▶ TASK REQUIREMENTS:
In the records below, some lines hold the word "capsule". Copy each of those lines.

▶ MATERIAL FOR THE TASK:
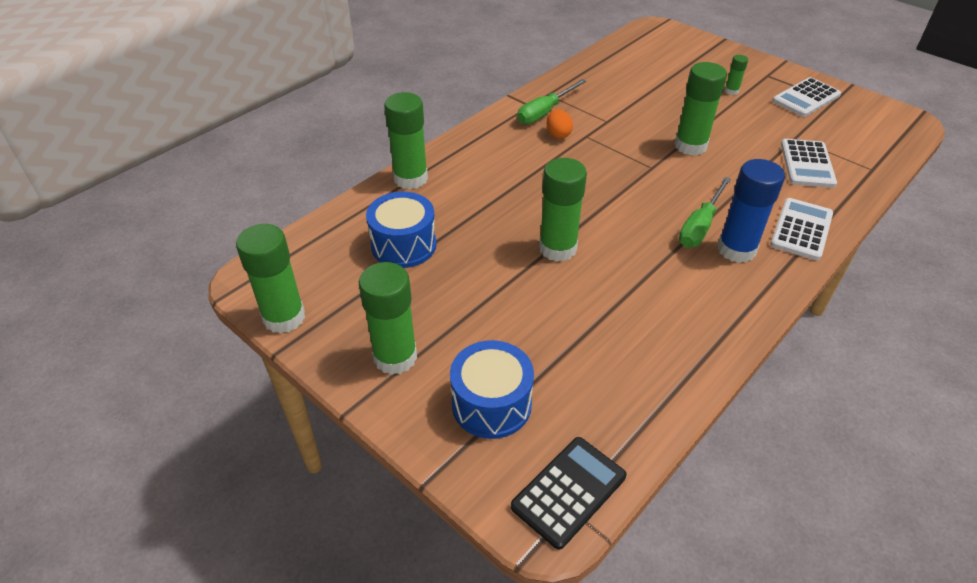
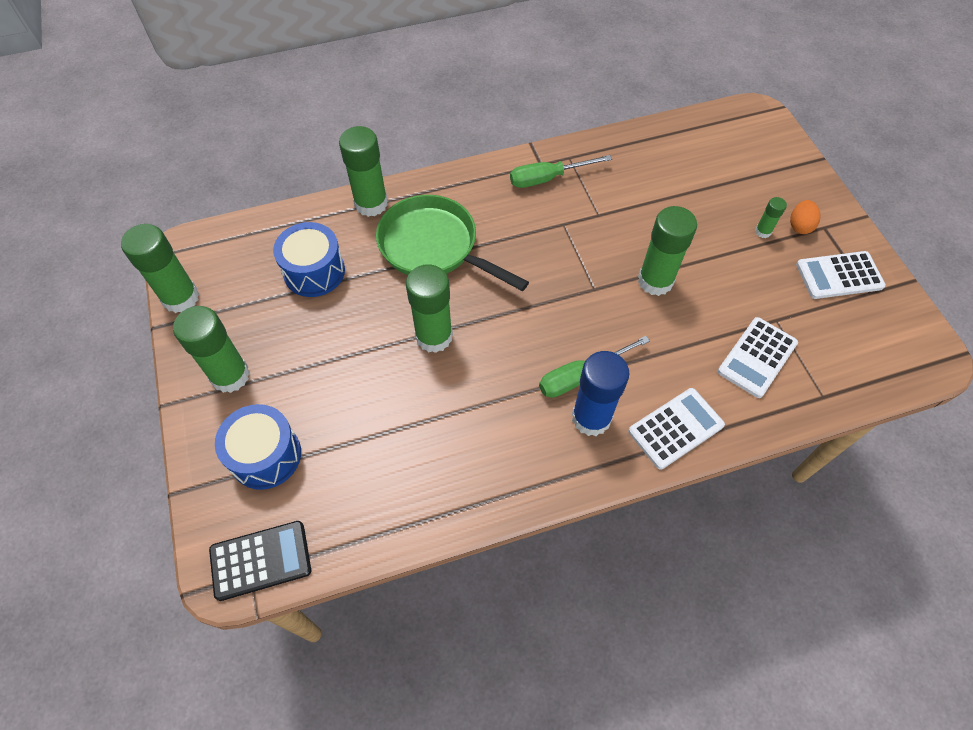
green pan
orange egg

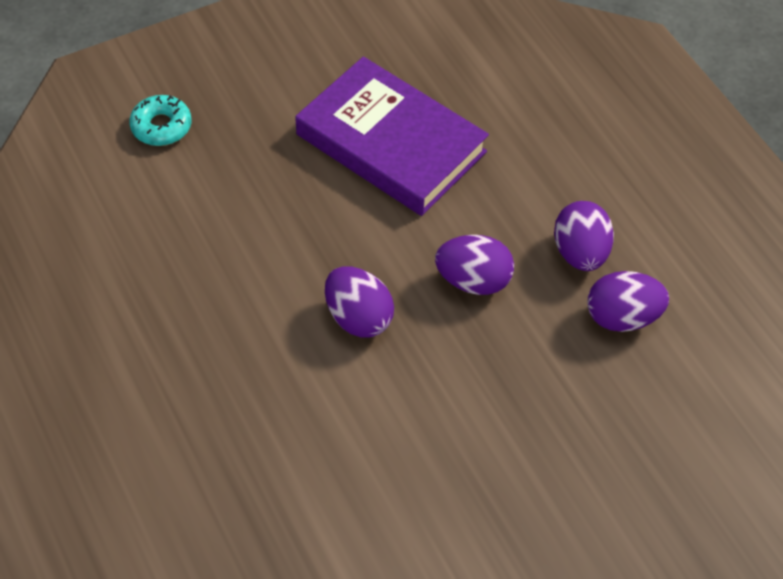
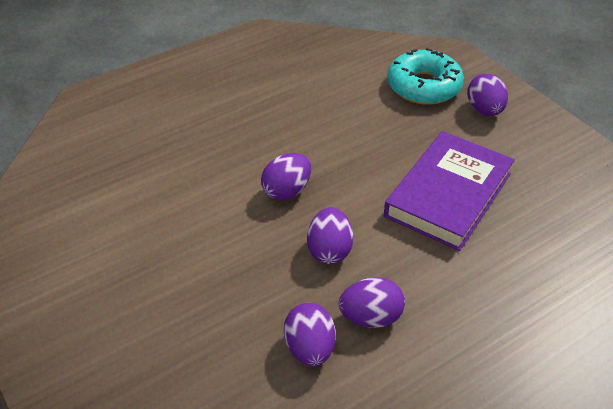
turquoise donut
purple egg (no. 5 from left)

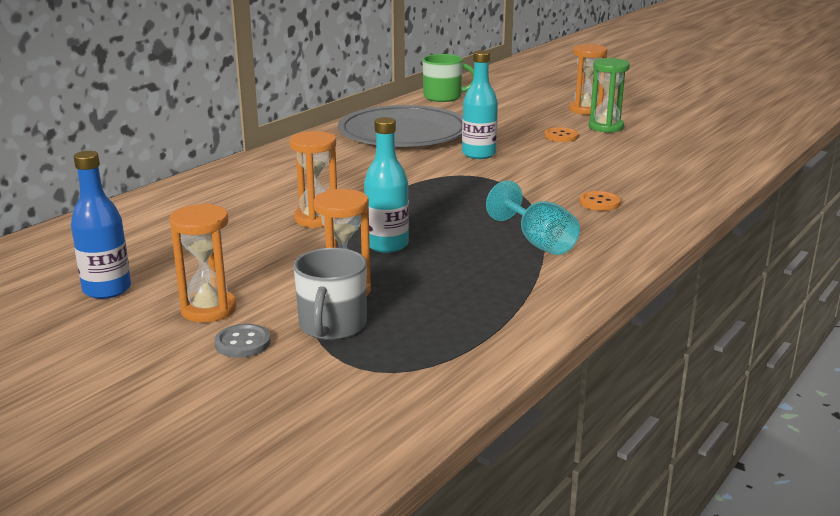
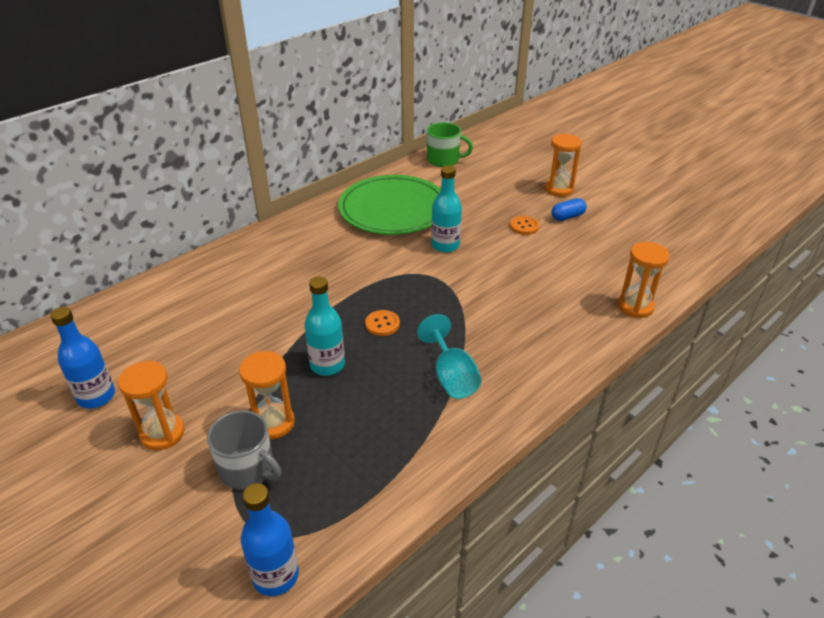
grey mug
blue bottle (no. 2 from left)
green plate
orange button (no. 1 from left)
blue capsule
orange hourglass (no. 4 from left)
grey button

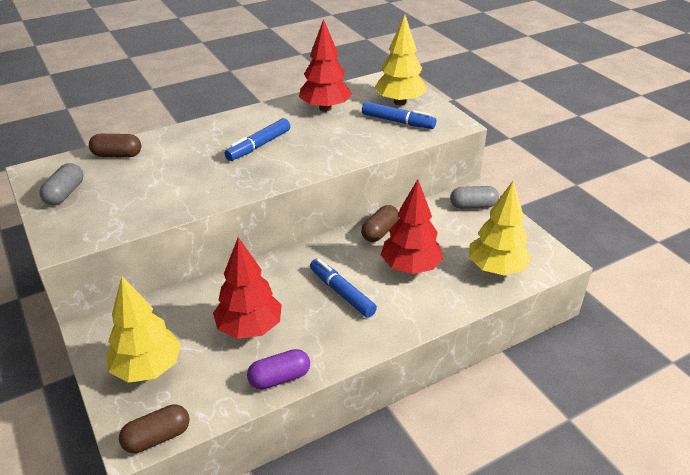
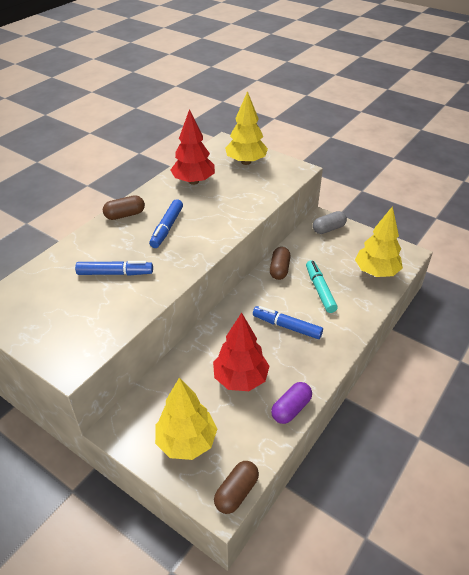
blue marker (no. 1 from left)
brown capsule (no. 1 from left)
turquoise marker
grey capsule (no. 1 from left in the first image)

▶ RESULT:
blue capsule
brown capsule (no. 1 from left)
grey capsule (no. 1 from left in the first image)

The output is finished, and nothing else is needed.